=== Aim of the exercise ===
Find every line below with the string "blue" and pick it out.

Extracted data entries:
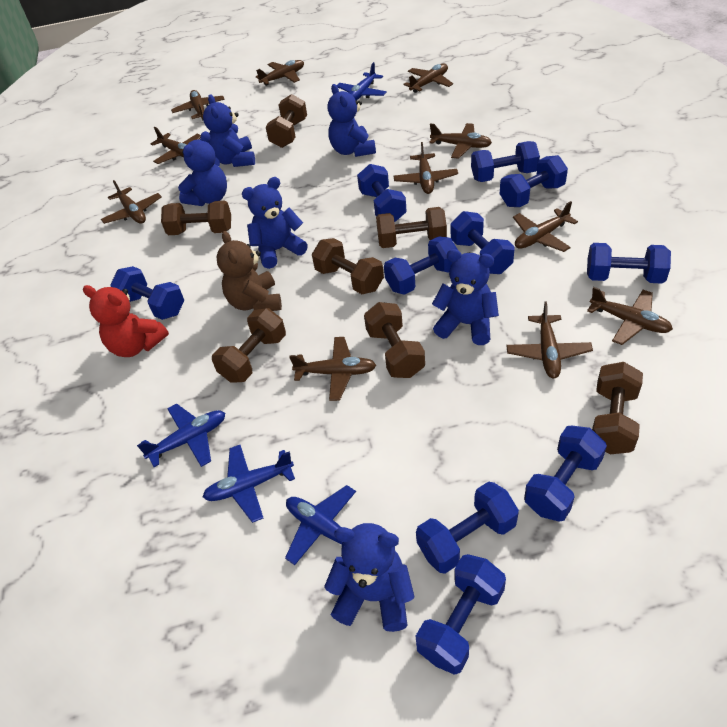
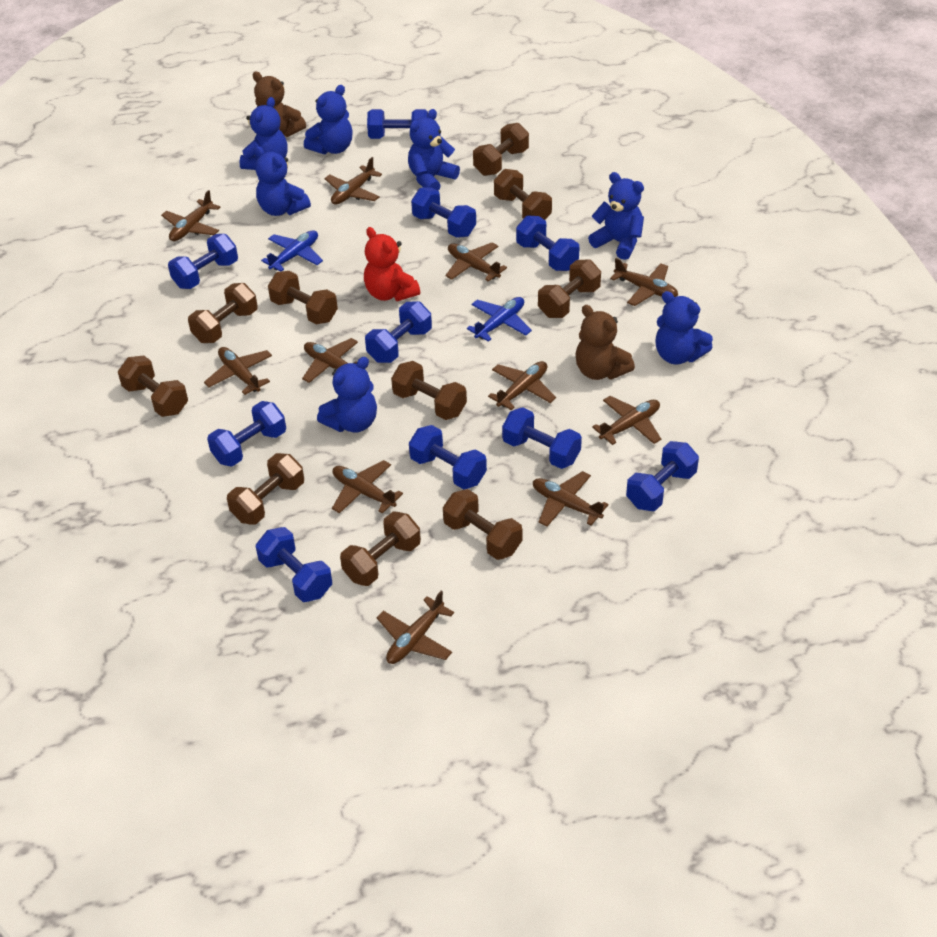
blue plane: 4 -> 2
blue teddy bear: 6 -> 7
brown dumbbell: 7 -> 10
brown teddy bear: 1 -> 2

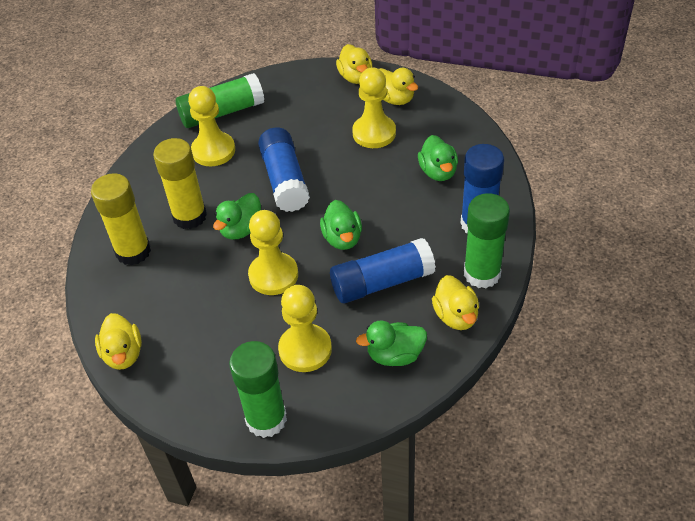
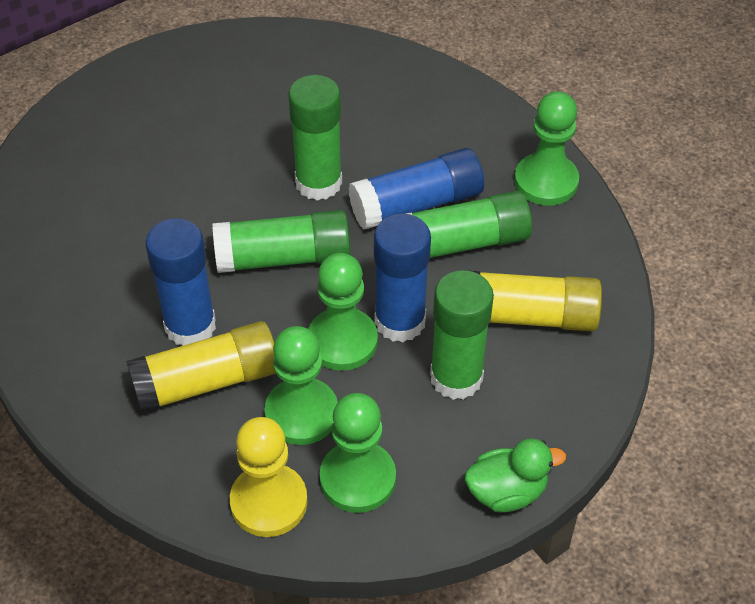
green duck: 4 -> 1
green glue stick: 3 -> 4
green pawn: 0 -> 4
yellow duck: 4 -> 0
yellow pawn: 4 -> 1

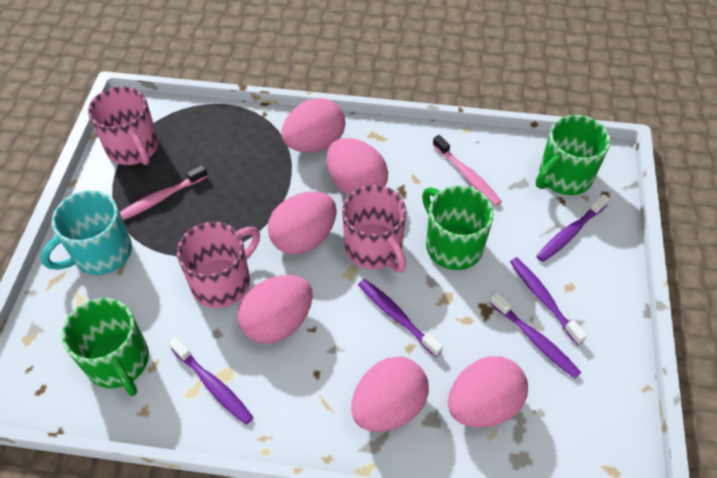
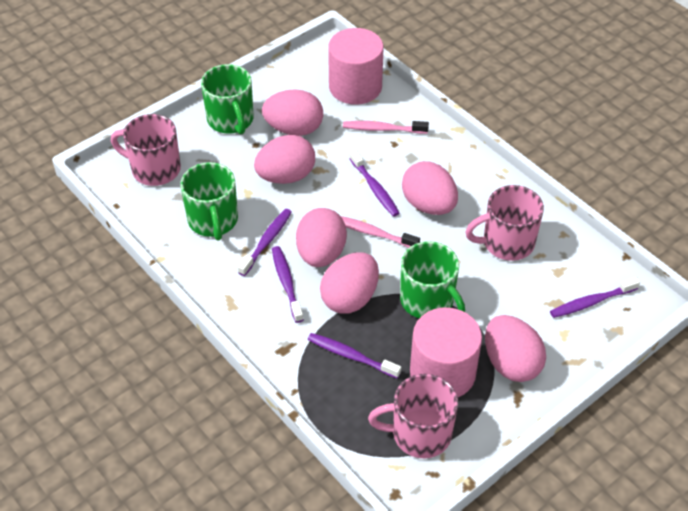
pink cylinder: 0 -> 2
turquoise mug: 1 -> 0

---

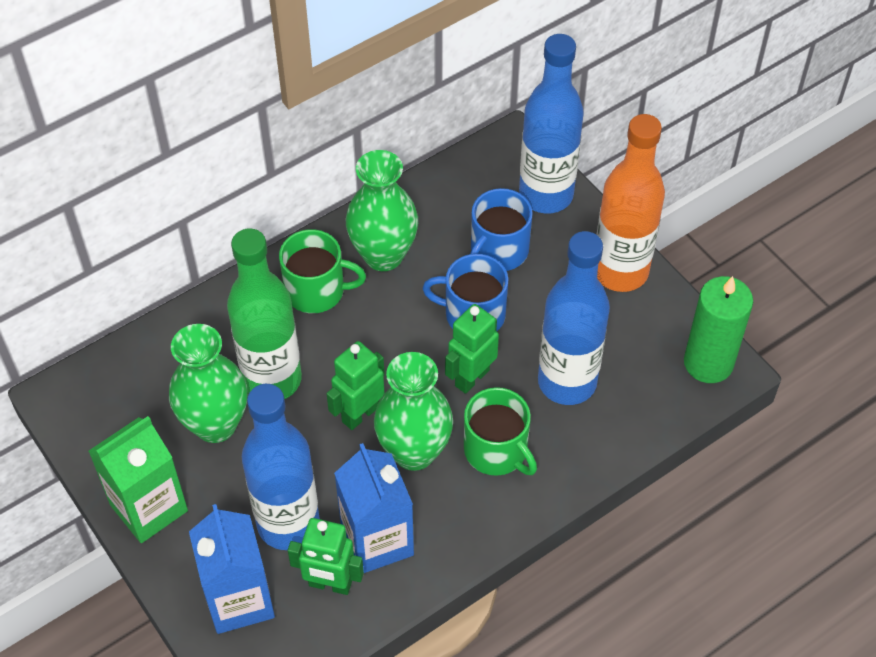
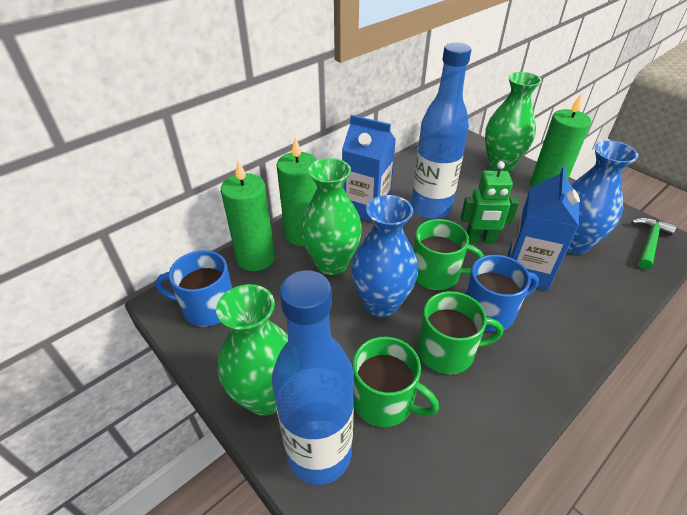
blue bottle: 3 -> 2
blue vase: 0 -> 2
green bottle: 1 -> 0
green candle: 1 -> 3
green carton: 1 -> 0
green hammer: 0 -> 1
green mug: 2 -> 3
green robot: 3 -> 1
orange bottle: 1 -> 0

=== Expected output ===
blue plane: 4 -> 2
blue teddy bear: 6 -> 7
blue bottle: 3 -> 2
blue vase: 0 -> 2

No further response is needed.